[Dataset excerpts]

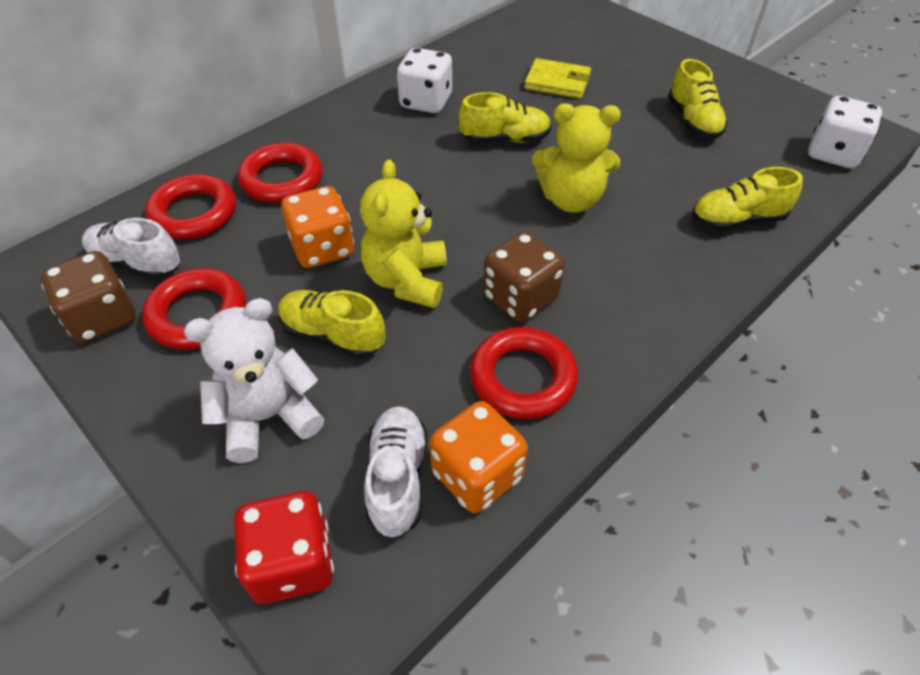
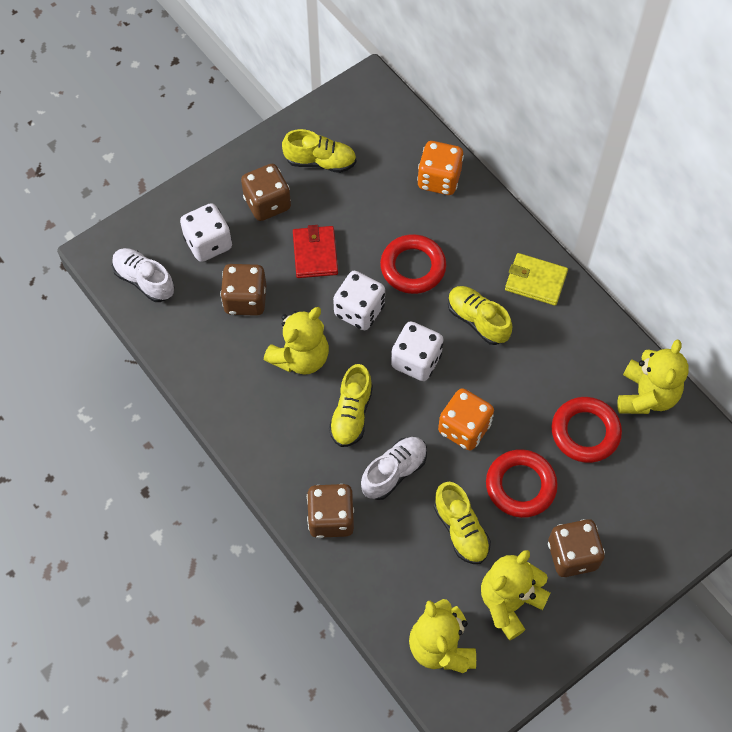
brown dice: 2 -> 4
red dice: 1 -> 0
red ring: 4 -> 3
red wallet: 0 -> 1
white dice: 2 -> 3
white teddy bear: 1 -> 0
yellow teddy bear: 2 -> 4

[/Dataset excerpts]
[Dataset excerpts]

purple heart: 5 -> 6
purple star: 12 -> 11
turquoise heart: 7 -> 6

[/Dataset excerpts]

**The task**
Among the entries above, the line containing "red ring: 4 -> 3", the line containing "yellow teddy bear: 2 -> 4", and all lines between them are to be restated word for word; nothing else belongs in the reply.

**Task output**
red ring: 4 -> 3
red wallet: 0 -> 1
white dice: 2 -> 3
white teddy bear: 1 -> 0
yellow teddy bear: 2 -> 4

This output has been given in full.